Below are the entries to work from; restate word for word the portion that opens with the line containing "U2: TLP281 -> LTV-817" and closes with the line containing "R3: 15k (5V, N11) -> none", keeping both.

----- Source records -----

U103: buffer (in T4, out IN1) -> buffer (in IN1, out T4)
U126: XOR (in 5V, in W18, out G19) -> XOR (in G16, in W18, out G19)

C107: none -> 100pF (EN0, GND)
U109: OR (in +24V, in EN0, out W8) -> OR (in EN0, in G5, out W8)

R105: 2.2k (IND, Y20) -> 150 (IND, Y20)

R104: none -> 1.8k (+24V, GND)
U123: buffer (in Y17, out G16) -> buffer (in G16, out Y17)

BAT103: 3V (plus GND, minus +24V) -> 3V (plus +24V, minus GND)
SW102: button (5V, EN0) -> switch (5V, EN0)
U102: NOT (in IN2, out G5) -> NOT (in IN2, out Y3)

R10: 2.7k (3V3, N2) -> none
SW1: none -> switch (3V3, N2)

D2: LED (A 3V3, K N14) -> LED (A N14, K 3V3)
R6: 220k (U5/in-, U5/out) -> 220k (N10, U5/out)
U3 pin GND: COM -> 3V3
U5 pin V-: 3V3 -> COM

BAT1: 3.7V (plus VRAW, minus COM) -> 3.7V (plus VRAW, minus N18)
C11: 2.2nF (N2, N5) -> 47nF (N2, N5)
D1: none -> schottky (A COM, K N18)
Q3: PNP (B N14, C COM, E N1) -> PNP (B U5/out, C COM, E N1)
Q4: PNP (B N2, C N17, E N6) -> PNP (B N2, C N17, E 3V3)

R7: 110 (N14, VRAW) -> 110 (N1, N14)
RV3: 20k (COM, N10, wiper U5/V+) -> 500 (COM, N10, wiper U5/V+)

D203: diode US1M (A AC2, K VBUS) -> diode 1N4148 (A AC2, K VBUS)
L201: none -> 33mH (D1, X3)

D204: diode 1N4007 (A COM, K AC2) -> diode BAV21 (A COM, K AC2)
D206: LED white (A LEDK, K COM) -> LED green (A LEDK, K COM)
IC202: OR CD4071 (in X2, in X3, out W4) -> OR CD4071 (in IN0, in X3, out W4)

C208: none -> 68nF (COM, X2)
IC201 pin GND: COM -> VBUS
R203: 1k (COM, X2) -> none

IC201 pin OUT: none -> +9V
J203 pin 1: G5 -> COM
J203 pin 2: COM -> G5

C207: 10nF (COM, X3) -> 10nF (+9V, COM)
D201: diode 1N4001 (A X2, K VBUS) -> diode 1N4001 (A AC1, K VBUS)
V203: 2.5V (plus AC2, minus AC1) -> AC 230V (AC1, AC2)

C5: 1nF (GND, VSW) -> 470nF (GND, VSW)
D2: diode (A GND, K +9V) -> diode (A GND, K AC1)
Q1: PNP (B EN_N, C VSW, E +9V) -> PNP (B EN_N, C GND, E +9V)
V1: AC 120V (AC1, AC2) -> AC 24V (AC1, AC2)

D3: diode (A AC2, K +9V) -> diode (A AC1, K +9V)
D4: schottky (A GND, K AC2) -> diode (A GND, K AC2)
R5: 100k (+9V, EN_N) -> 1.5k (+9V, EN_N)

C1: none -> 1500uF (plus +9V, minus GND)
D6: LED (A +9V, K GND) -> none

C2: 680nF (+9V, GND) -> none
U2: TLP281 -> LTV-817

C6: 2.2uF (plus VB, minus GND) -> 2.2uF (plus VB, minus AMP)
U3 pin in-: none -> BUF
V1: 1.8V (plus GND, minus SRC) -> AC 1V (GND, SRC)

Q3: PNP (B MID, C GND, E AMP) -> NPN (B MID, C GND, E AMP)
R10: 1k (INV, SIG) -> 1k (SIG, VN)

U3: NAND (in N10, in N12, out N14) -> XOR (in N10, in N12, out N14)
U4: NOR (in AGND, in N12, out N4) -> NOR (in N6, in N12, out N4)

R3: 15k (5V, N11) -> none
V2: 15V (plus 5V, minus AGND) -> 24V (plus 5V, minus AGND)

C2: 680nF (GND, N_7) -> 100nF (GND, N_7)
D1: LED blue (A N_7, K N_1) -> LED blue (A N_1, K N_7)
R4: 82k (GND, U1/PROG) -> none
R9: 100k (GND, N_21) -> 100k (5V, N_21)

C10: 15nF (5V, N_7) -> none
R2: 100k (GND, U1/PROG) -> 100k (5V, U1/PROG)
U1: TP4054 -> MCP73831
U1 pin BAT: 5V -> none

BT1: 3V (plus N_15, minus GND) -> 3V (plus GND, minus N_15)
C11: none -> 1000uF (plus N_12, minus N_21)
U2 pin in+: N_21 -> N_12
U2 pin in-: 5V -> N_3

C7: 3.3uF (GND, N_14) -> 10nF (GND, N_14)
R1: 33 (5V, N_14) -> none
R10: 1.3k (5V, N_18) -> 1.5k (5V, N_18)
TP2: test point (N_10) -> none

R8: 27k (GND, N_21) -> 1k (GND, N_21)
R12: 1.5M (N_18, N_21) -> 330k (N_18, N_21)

-----

-- Solution to this exercise --
U2: TLP281 -> LTV-817

C6: 2.2uF (plus VB, minus GND) -> 2.2uF (plus VB, minus AMP)
U3 pin in-: none -> BUF
V1: 1.8V (plus GND, minus SRC) -> AC 1V (GND, SRC)

Q3: PNP (B MID, C GND, E AMP) -> NPN (B MID, C GND, E AMP)
R10: 1k (INV, SIG) -> 1k (SIG, VN)

U3: NAND (in N10, in N12, out N14) -> XOR (in N10, in N12, out N14)
U4: NOR (in AGND, in N12, out N4) -> NOR (in N6, in N12, out N4)

R3: 15k (5V, N11) -> none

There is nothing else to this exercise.